→ **WHAT THIS TASK INVOLVES**
Print every entry again exactly, with no pictures.

→ **Object tally comparisons**
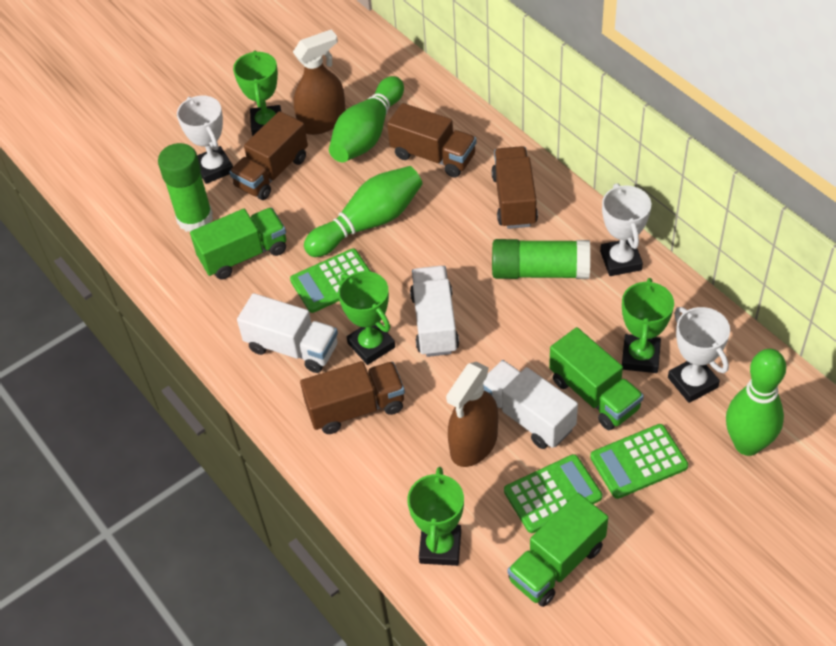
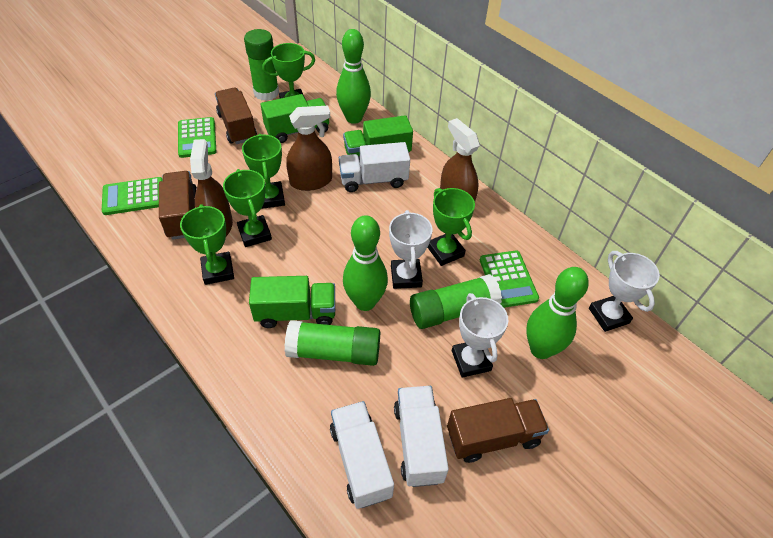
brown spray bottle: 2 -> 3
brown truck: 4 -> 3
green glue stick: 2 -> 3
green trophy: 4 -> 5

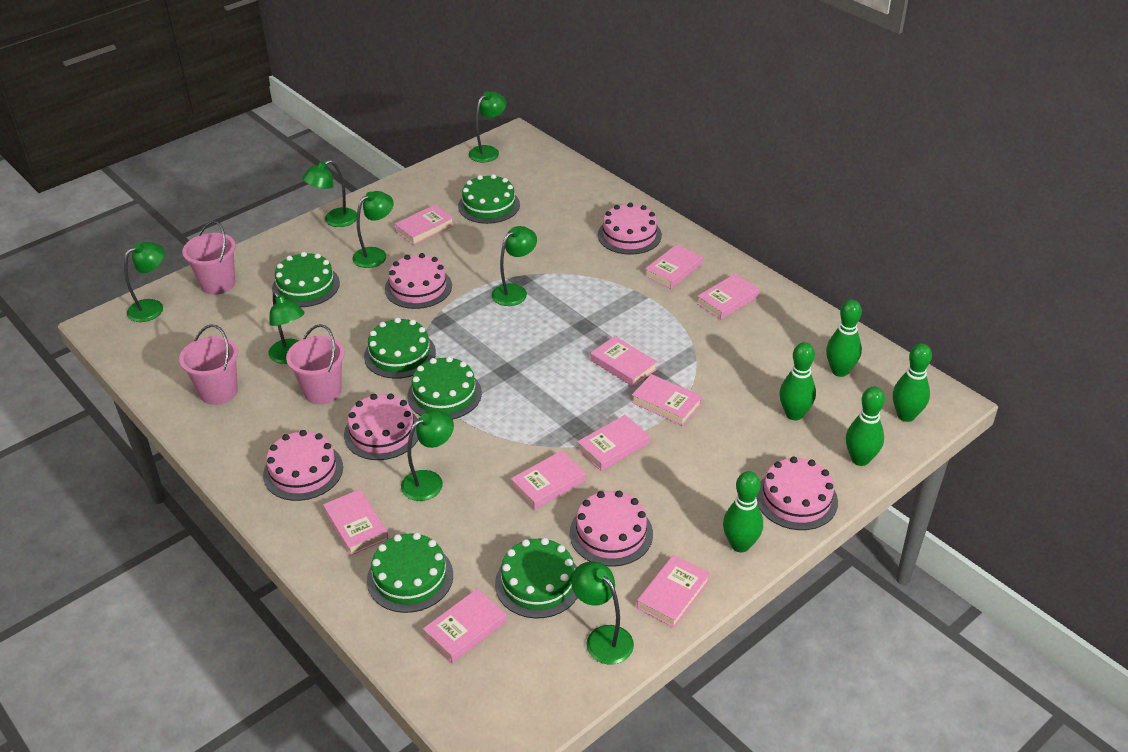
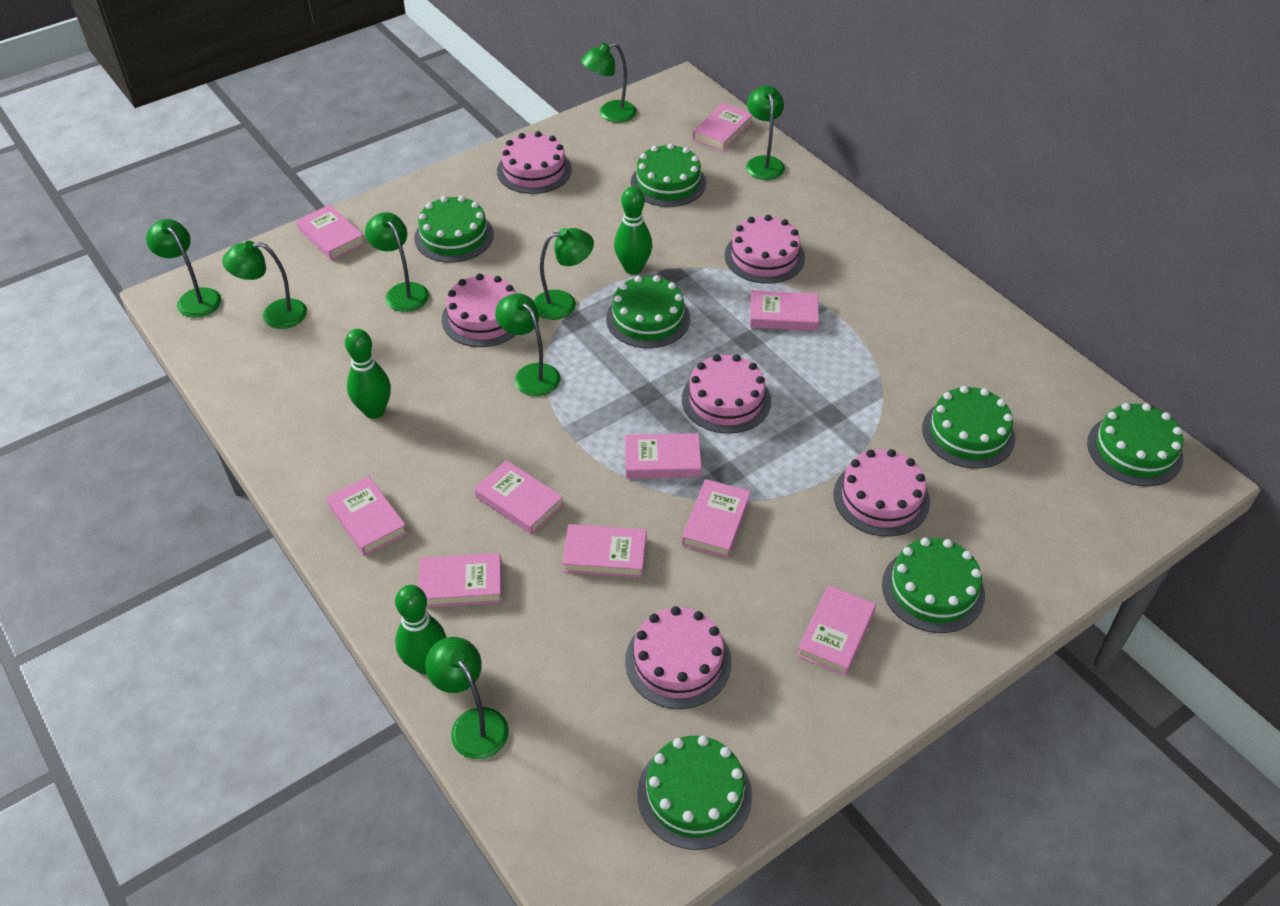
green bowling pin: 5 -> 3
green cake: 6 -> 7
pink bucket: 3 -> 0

→ **RESULT OF THIS TASK**
brown spray bottle: 2 -> 3
brown truck: 4 -> 3
green glue stick: 2 -> 3
green trophy: 4 -> 5

green bowling pin: 5 -> 3
green cake: 6 -> 7
pink bucket: 3 -> 0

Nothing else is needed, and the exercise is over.